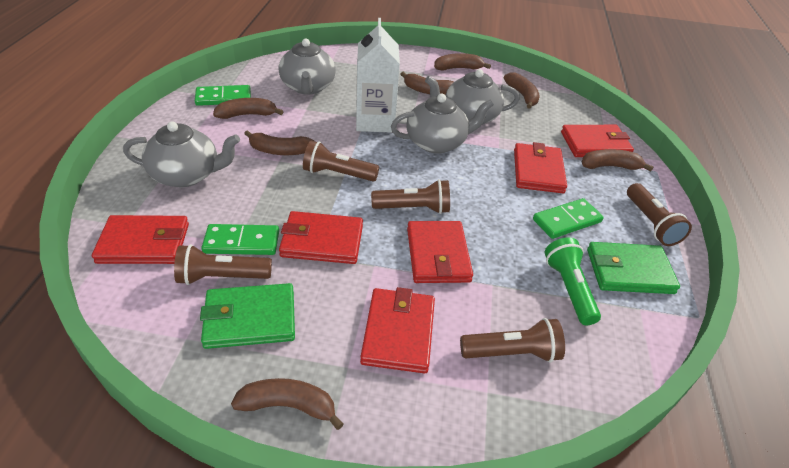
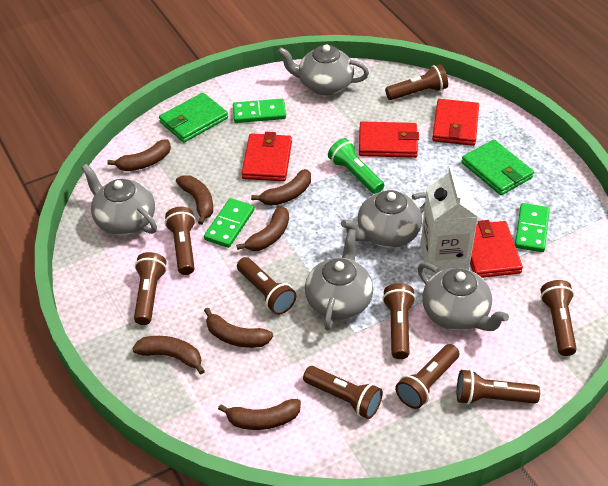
brown flashlight: 5 -> 9
grey teapot: 4 -> 5
red wallet: 6 -> 4

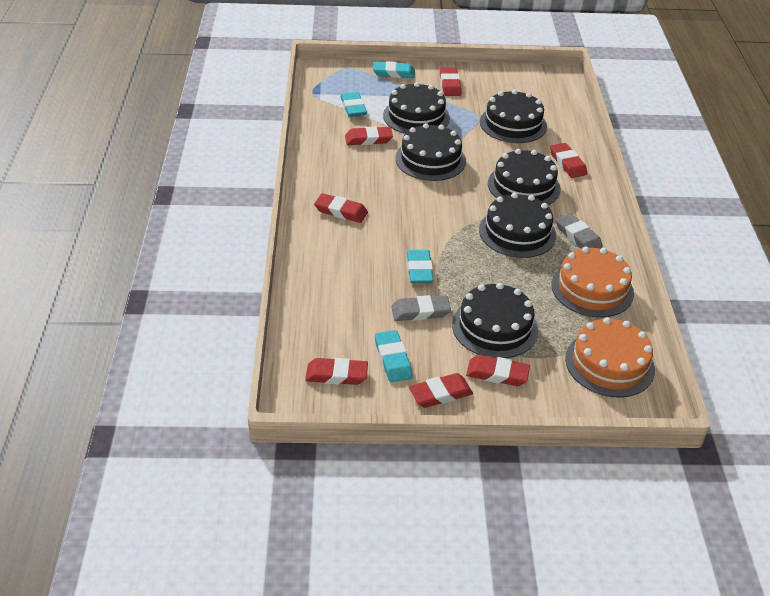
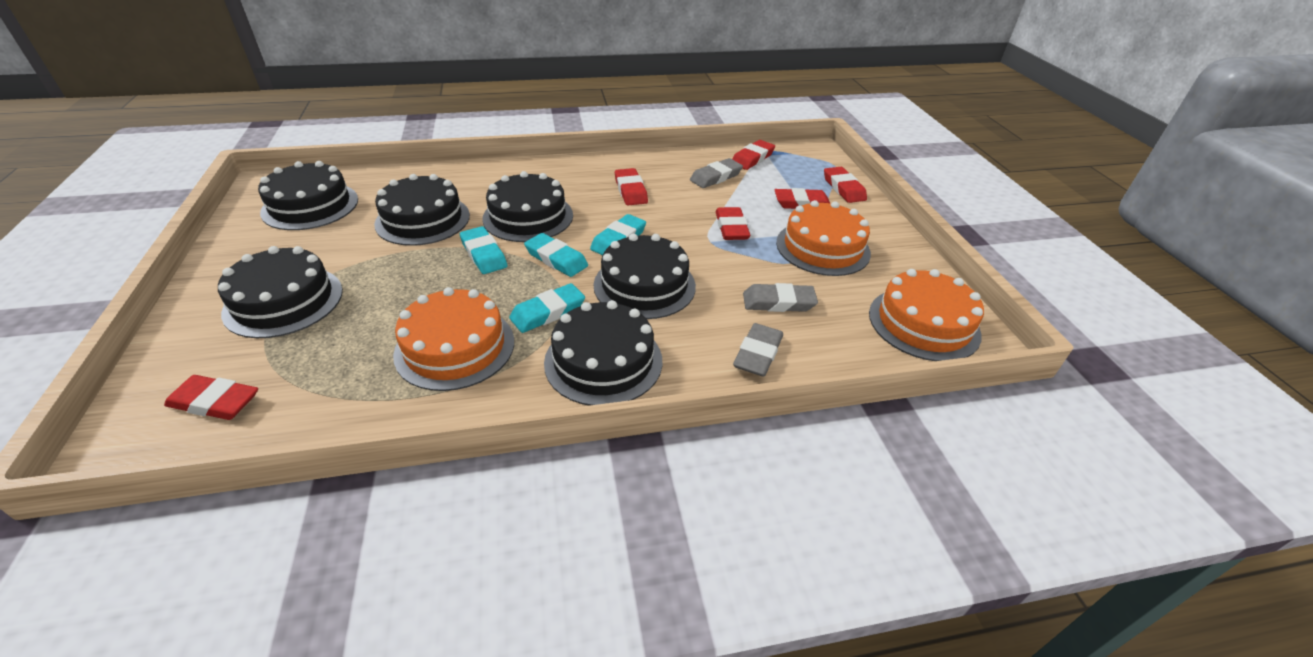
grey eraser: 2 -> 3
orange cake: 2 -> 3
red eraser: 7 -> 6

- [Directions for this task]: Reproduce all entries above exactly, minus the images.

- [Response to this exercise]:
brown flashlight: 5 -> 9
grey teapot: 4 -> 5
red wallet: 6 -> 4

grey eraser: 2 -> 3
orange cake: 2 -> 3
red eraser: 7 -> 6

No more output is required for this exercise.